◆ **SHORT EXERCISE**:
Print the stretch of rows below from the one containing "copier (605, 225)" through the final row, both included, reproducing each line verbatim. Leave the pictures out of your output.

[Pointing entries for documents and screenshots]
⟨
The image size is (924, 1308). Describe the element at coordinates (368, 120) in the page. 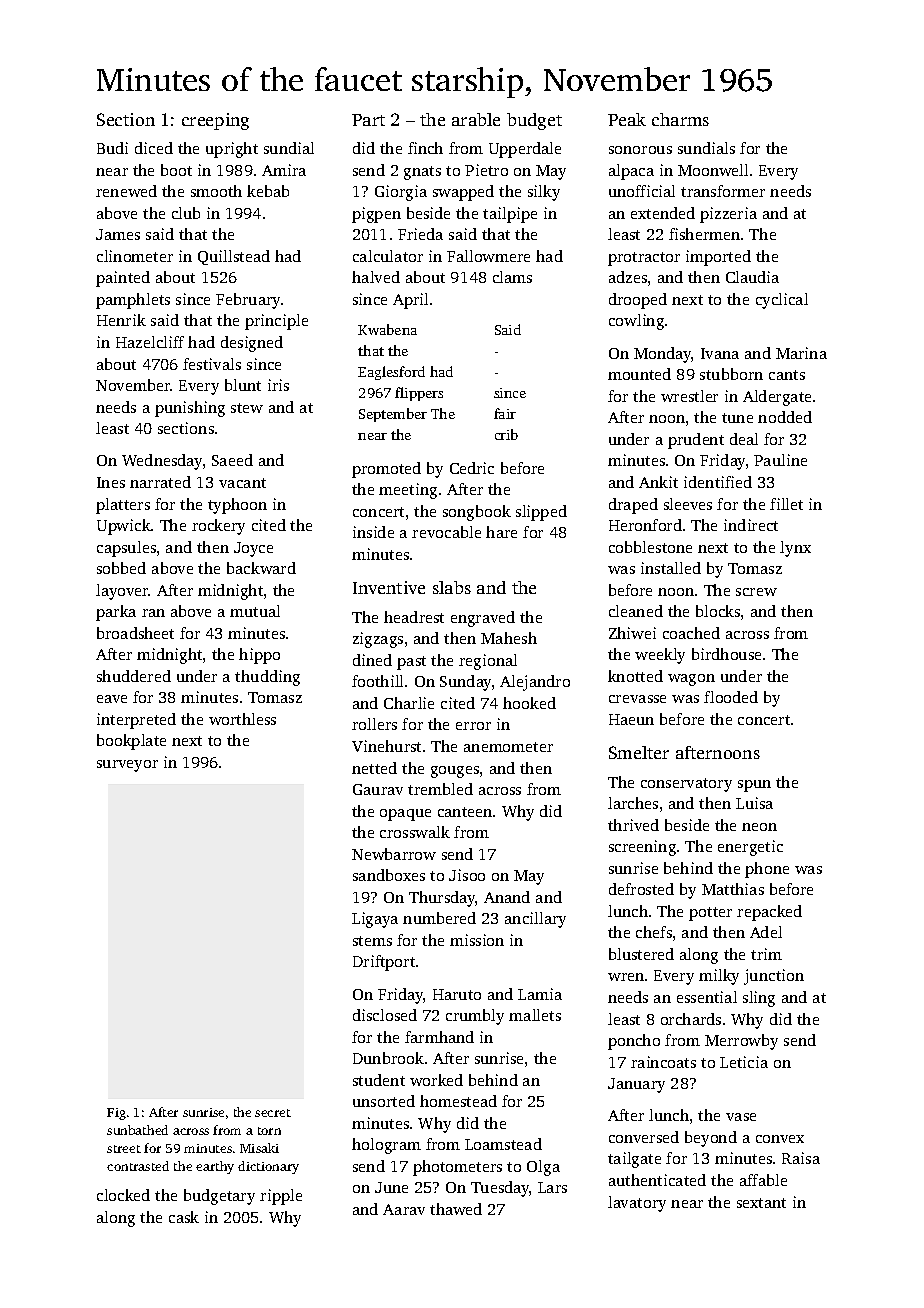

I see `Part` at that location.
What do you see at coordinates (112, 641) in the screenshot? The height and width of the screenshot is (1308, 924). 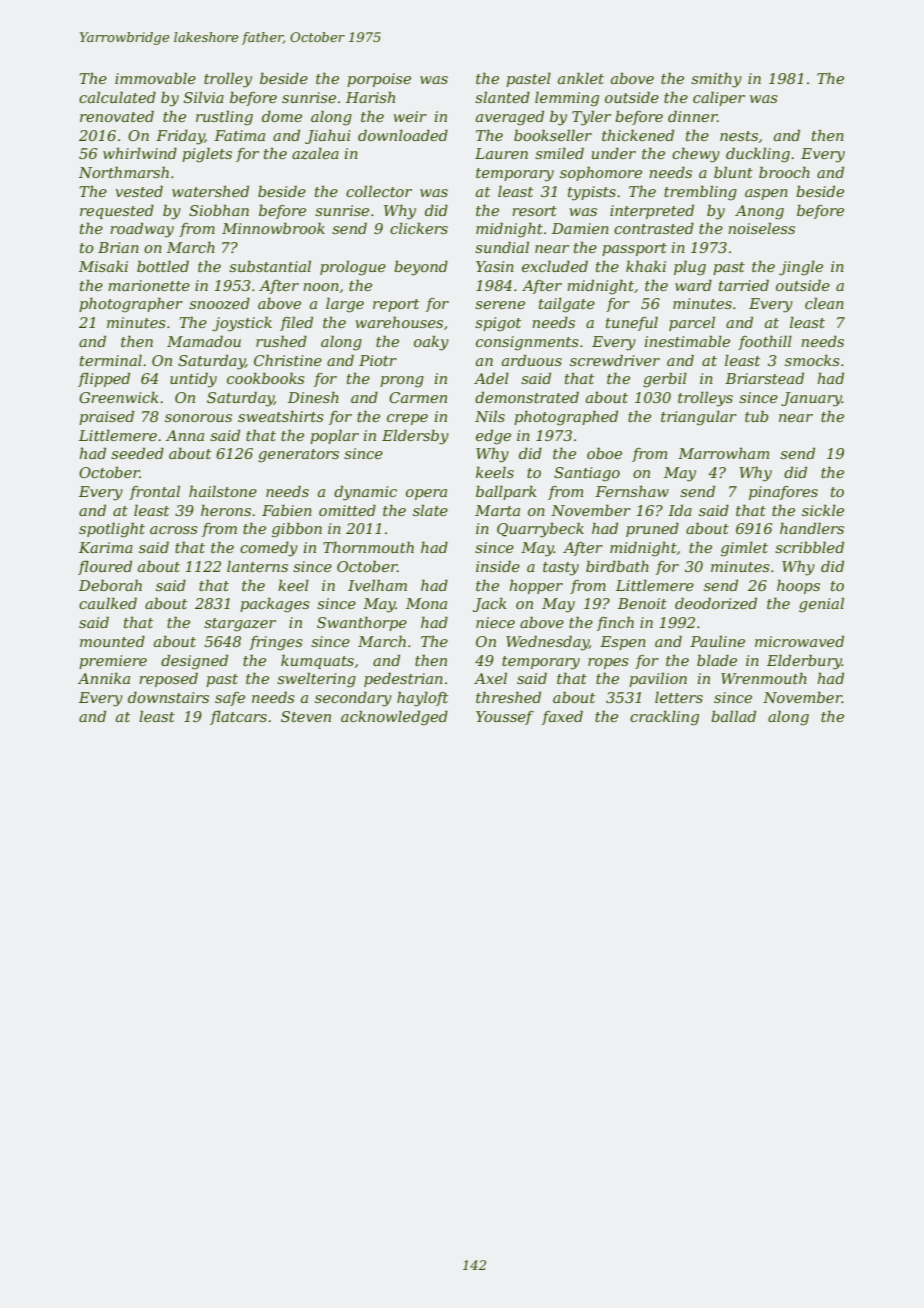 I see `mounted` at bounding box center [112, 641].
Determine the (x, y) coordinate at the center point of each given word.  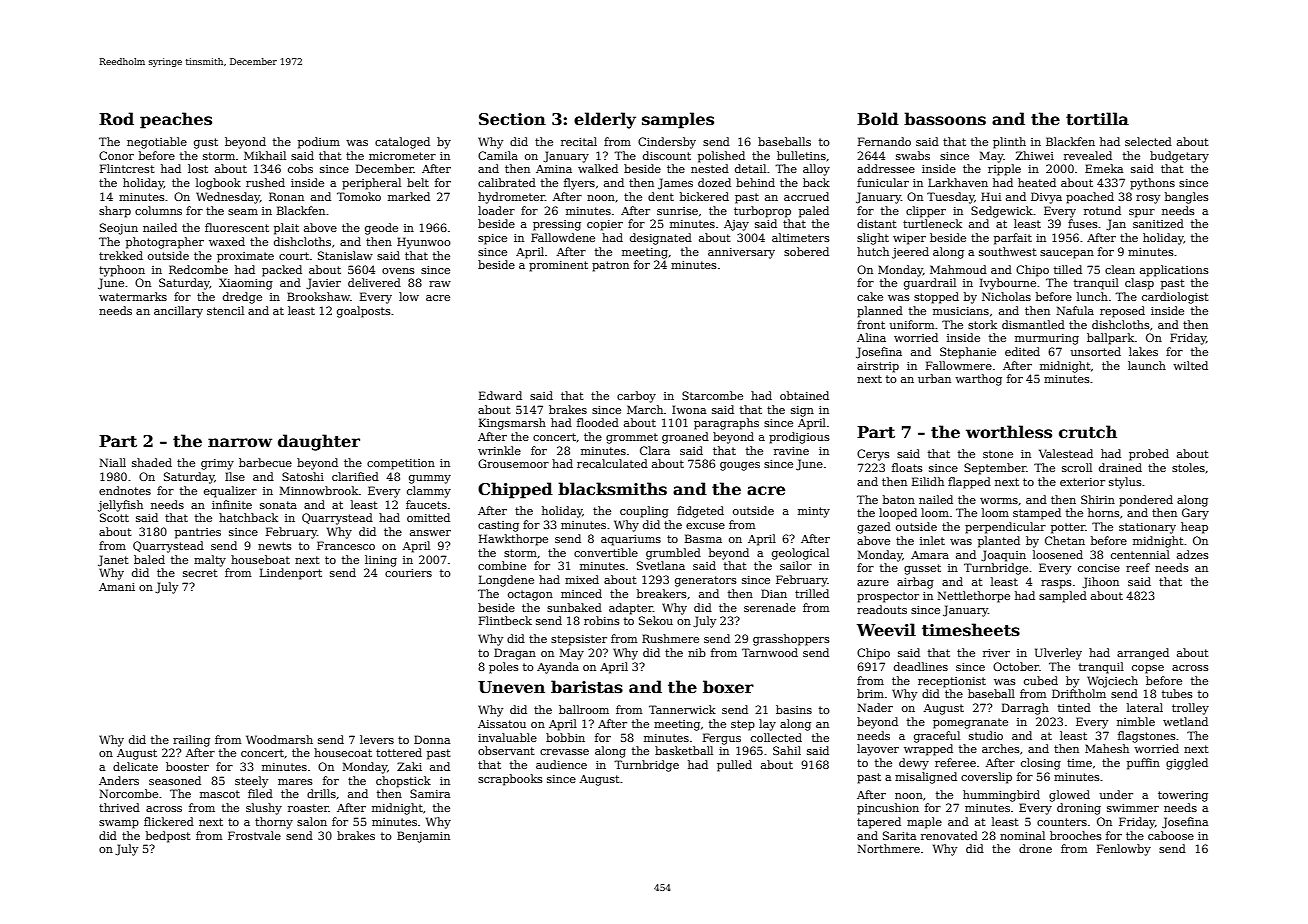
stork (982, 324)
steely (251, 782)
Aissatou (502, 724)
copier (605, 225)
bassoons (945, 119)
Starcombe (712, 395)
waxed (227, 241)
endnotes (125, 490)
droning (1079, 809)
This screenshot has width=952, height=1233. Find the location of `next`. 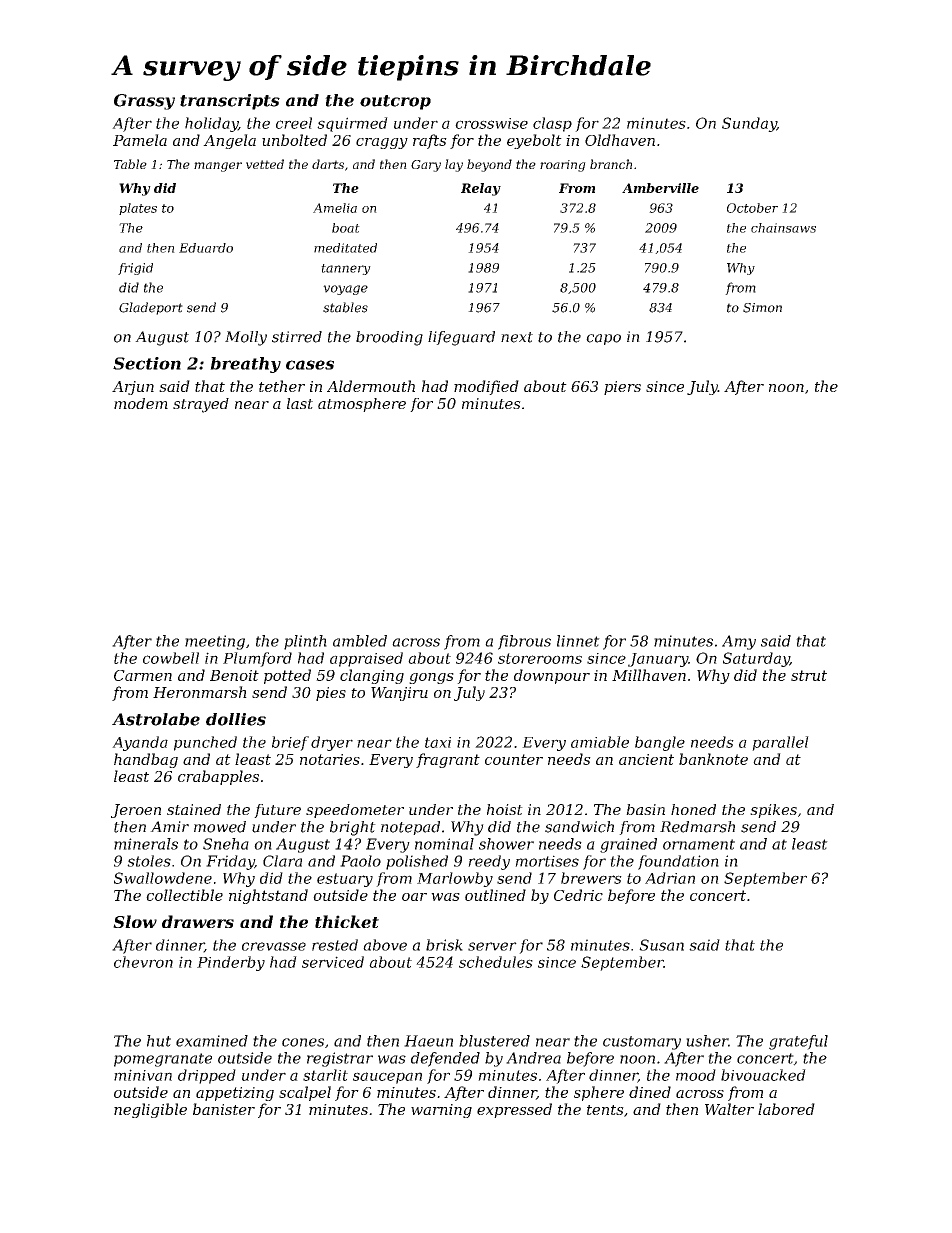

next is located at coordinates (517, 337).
⟩
◆ **FINISHED ANSWER**:
copier (605, 225)
bassoons (945, 119)
Starcombe (712, 395)
waxed (227, 241)
endnotes (125, 490)
droning (1079, 809)
This screenshot has width=952, height=1233. Find the location of `next`. 

next is located at coordinates (517, 337).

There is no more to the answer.